**Problem statement:**
Return every line in the entries below where the word "right" shows up.
BEGIN Given entries
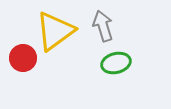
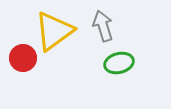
yellow triangle: moved 1 px left
green ellipse: moved 3 px right
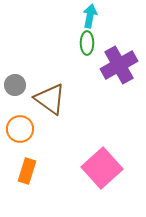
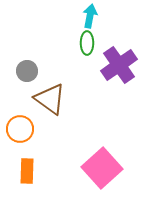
purple cross: rotated 6 degrees counterclockwise
gray circle: moved 12 px right, 14 px up
orange rectangle: rotated 15 degrees counterclockwise
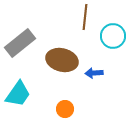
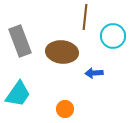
gray rectangle: moved 2 px up; rotated 72 degrees counterclockwise
brown ellipse: moved 8 px up; rotated 8 degrees counterclockwise
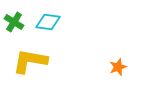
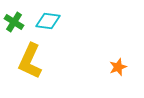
cyan diamond: moved 1 px up
yellow L-shape: rotated 75 degrees counterclockwise
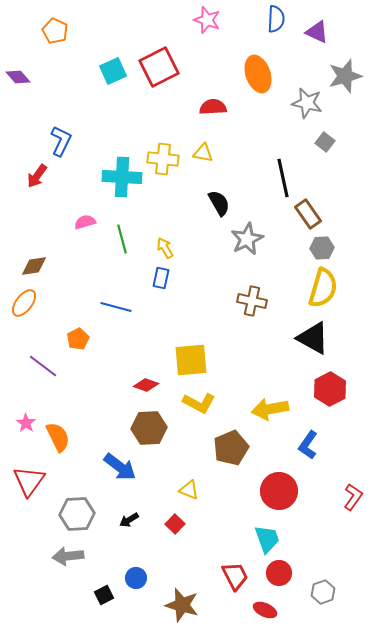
END Given entries
**Solution for this exercise:**
green ellipse: moved 3 px right
gray circle: moved 12 px right, 14 px up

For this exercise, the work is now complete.